■ Task to complete:
Include the line with "green semicircle: (1127, 1406)" and every line before it in the entries below, echoed exactly, but not the pictures.

[Opening Task input section]

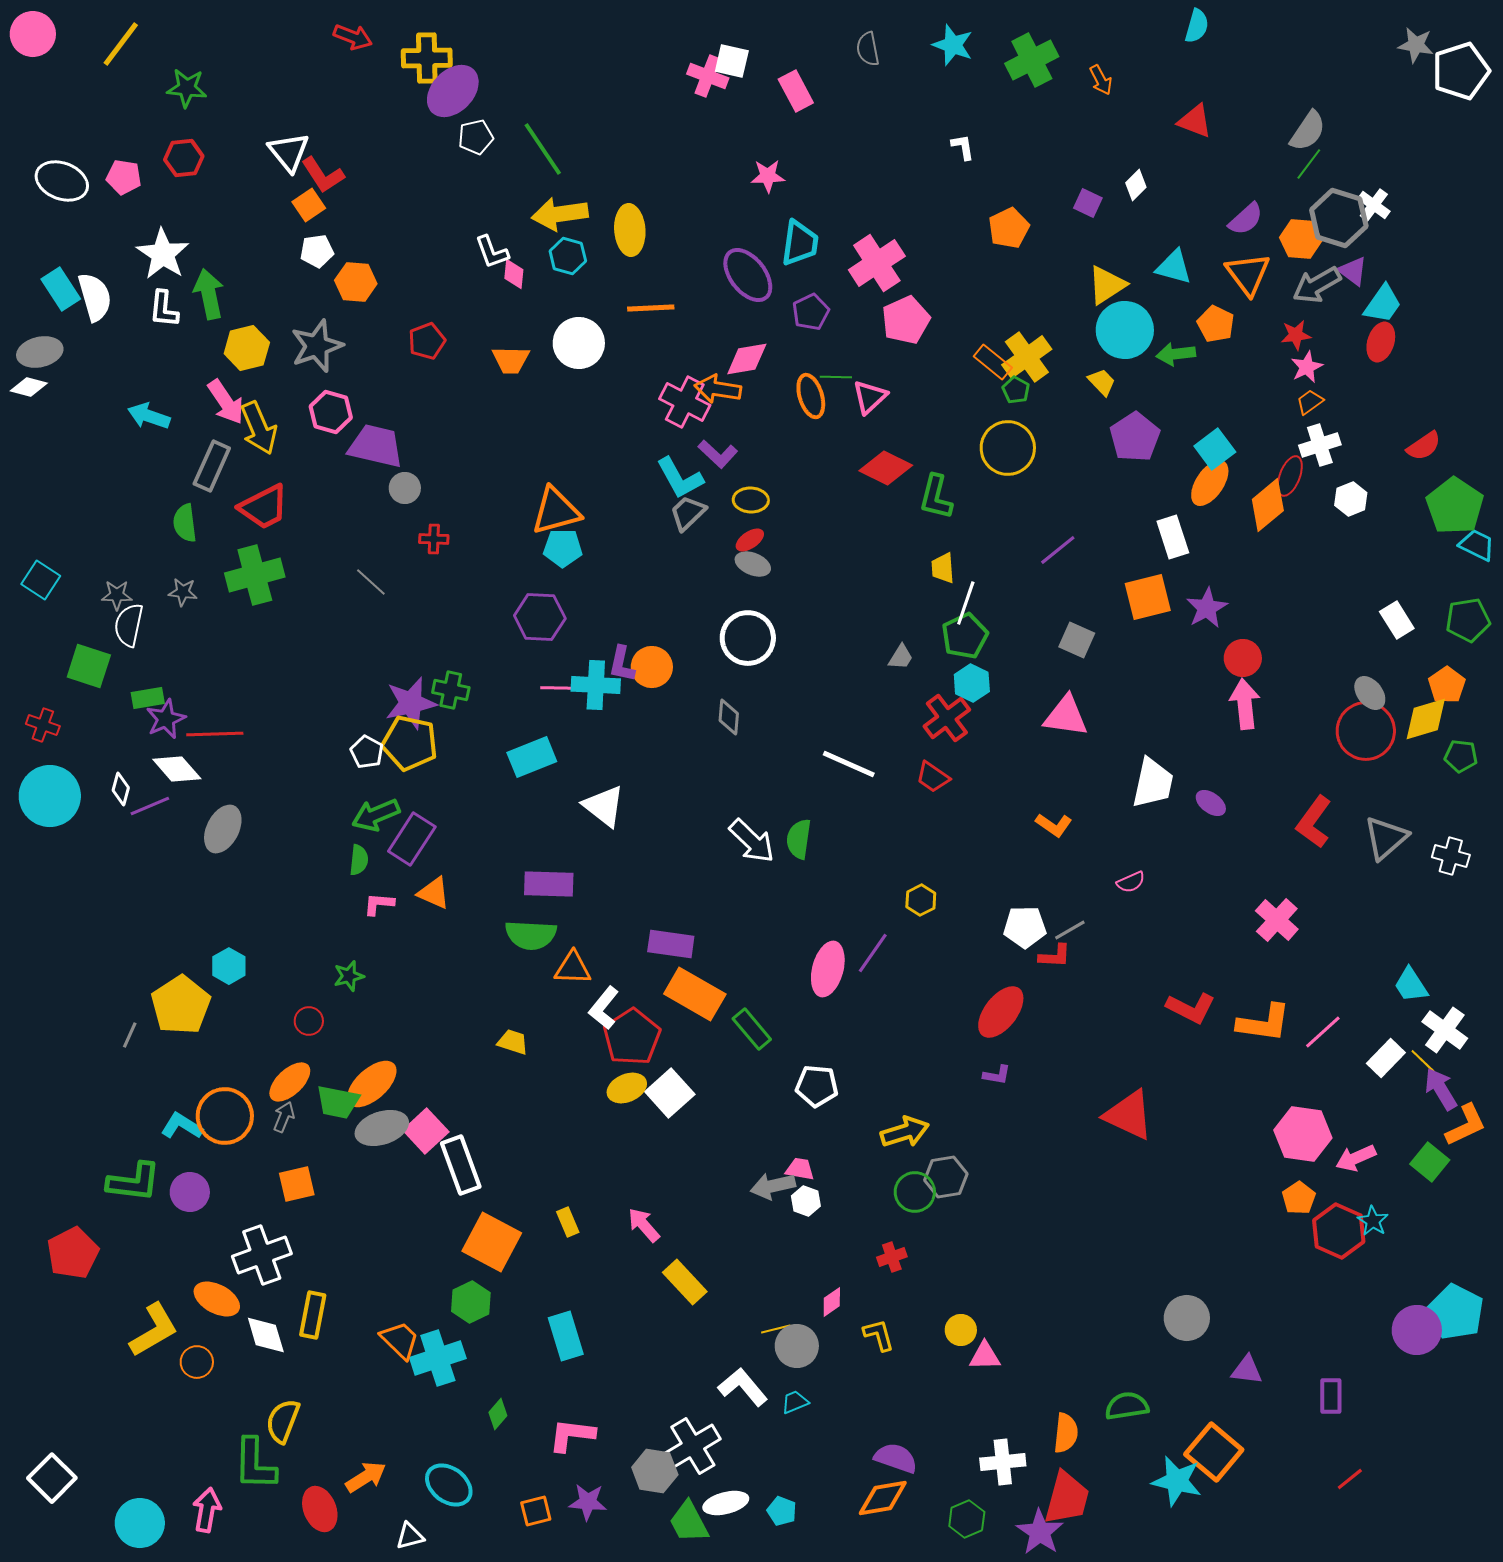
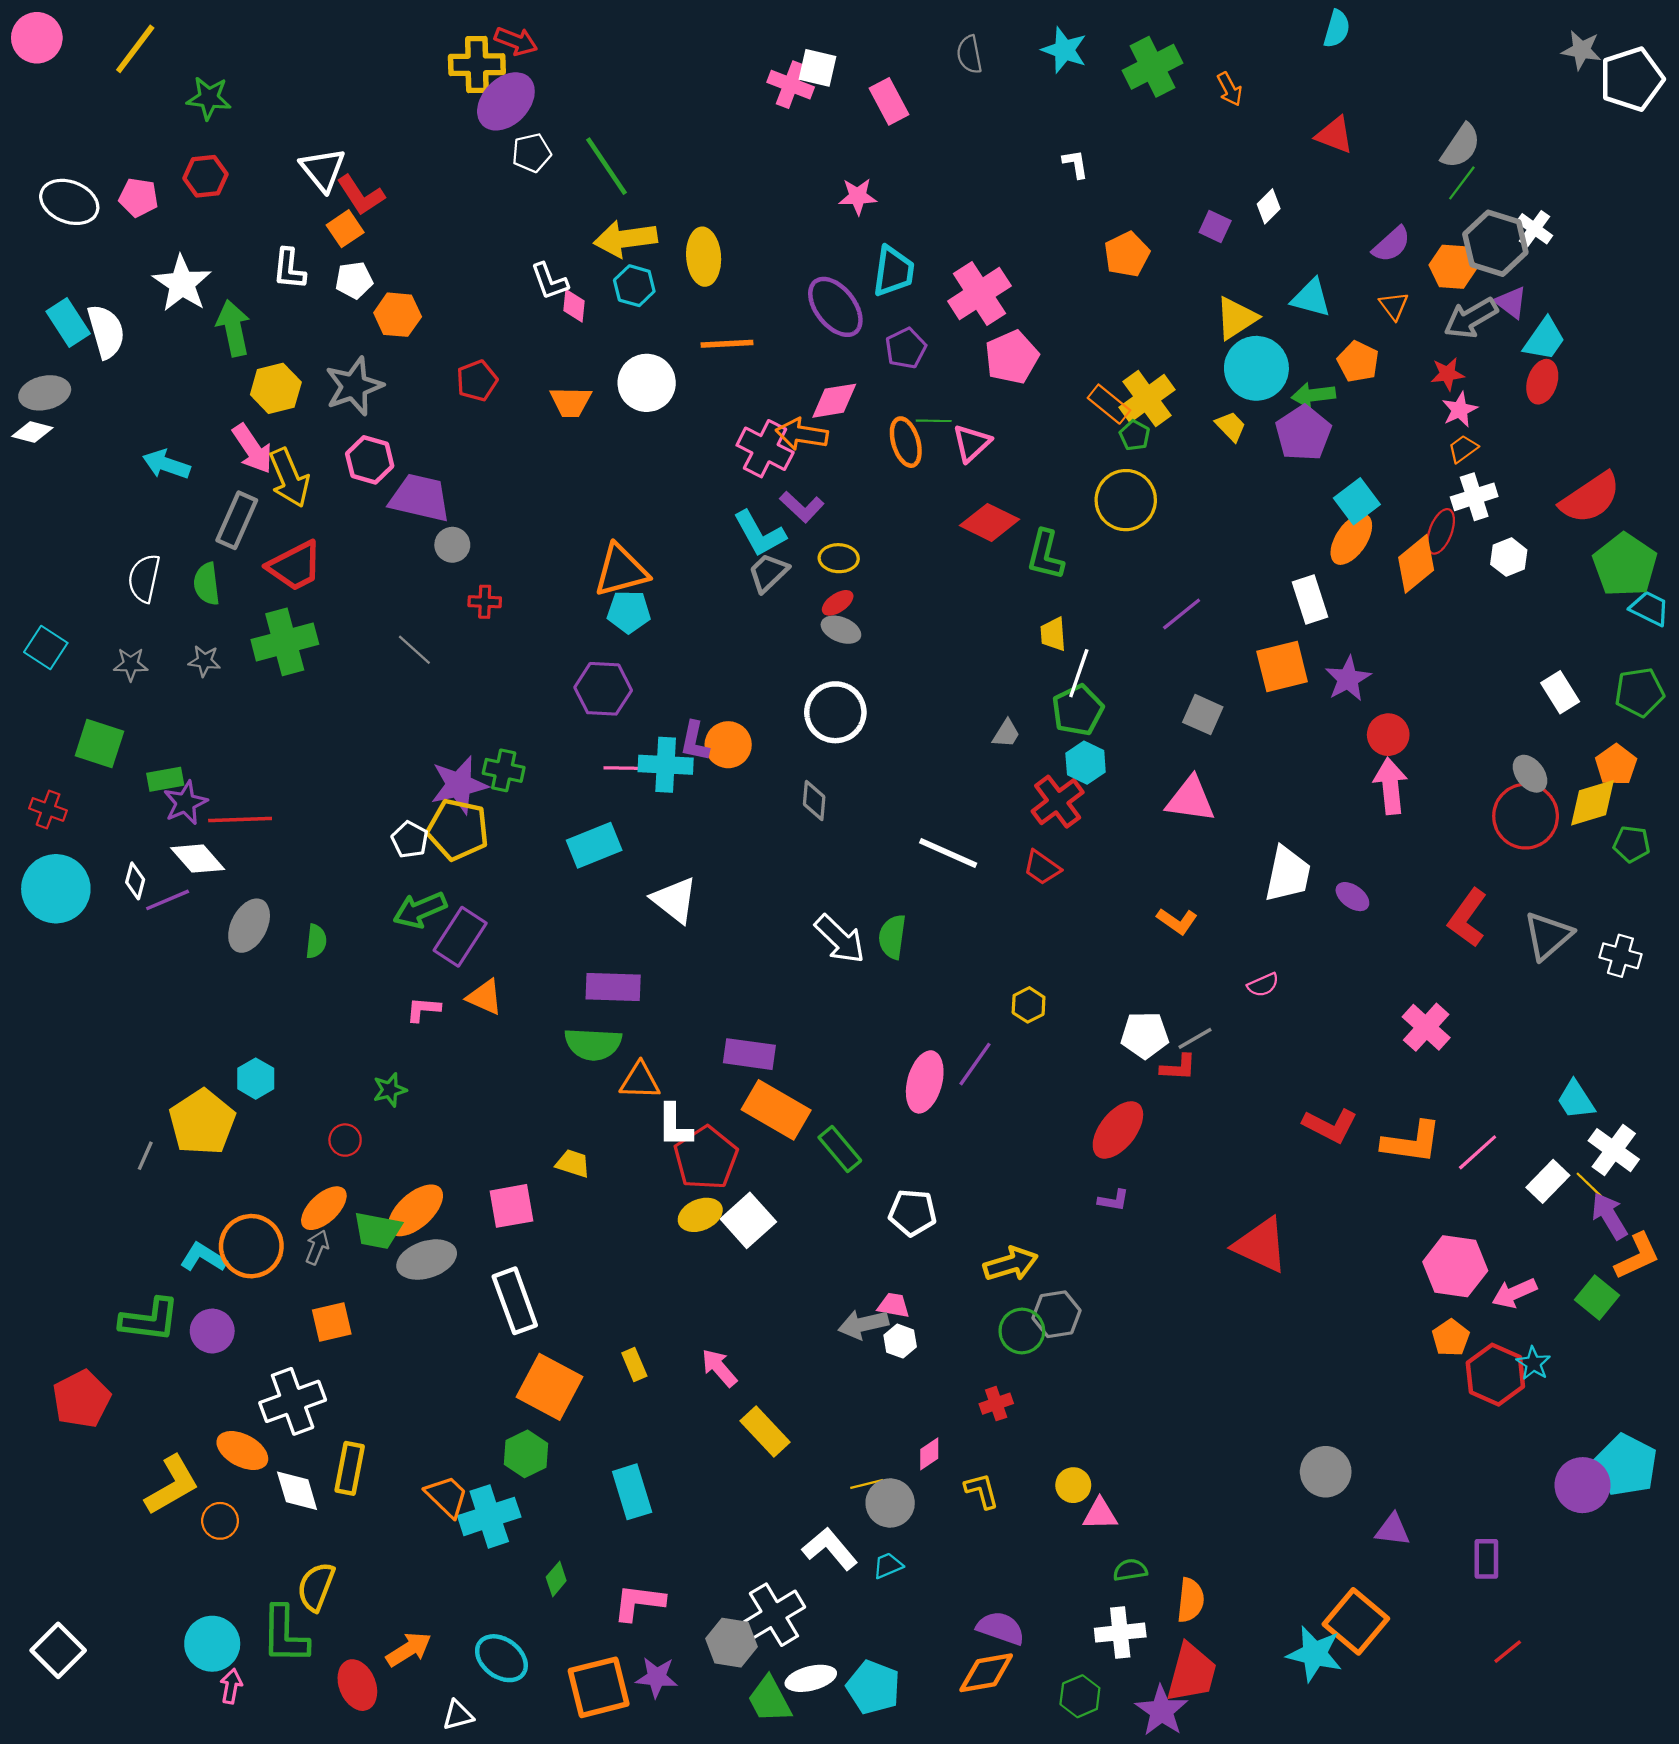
red arrow: (353, 37) -> (516, 41), moved
orange triangle: (1248, 274) -> (1394, 306), size x0.6
white L-shape: (164, 309) -> (289, 269), moved
purple pentagon: (1135, 437) -> (1303, 433), moved
red semicircle: (1424, 446) -> (1590, 498), size x1.6
white semicircle: (129, 625) -> (144, 578), moved
green semicircle: (359, 860) -> (316, 941), moved
white L-shape: (604, 1008) -> (675, 1126), turned -39
pink square: (426, 1131) -> (511, 1206), moved, turned 33
green semicircle: (1127, 1406) -> (1130, 1570), moved, size x0.7
pink arrow: (207, 1510) -> (231, 1686), size x0.7
orange square: (536, 1511) -> (599, 1687), size x1.8
cyan pentagon: (782, 1511) -> (873, 1687), size x1.6
cyan circle: (140, 1523) -> (212, 1644), moved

[Closing Task input section]

■ Solution for this exercise:
red arrow: (353, 37) -> (516, 41), moved
orange triangle: (1248, 274) -> (1394, 306), size x0.6
white L-shape: (164, 309) -> (289, 269), moved
purple pentagon: (1135, 437) -> (1303, 433), moved
red semicircle: (1424, 446) -> (1590, 498), size x1.6
white semicircle: (129, 625) -> (144, 578), moved
green semicircle: (359, 860) -> (316, 941), moved
white L-shape: (604, 1008) -> (675, 1126), turned -39
pink square: (426, 1131) -> (511, 1206), moved, turned 33
green semicircle: (1127, 1406) -> (1130, 1570), moved, size x0.7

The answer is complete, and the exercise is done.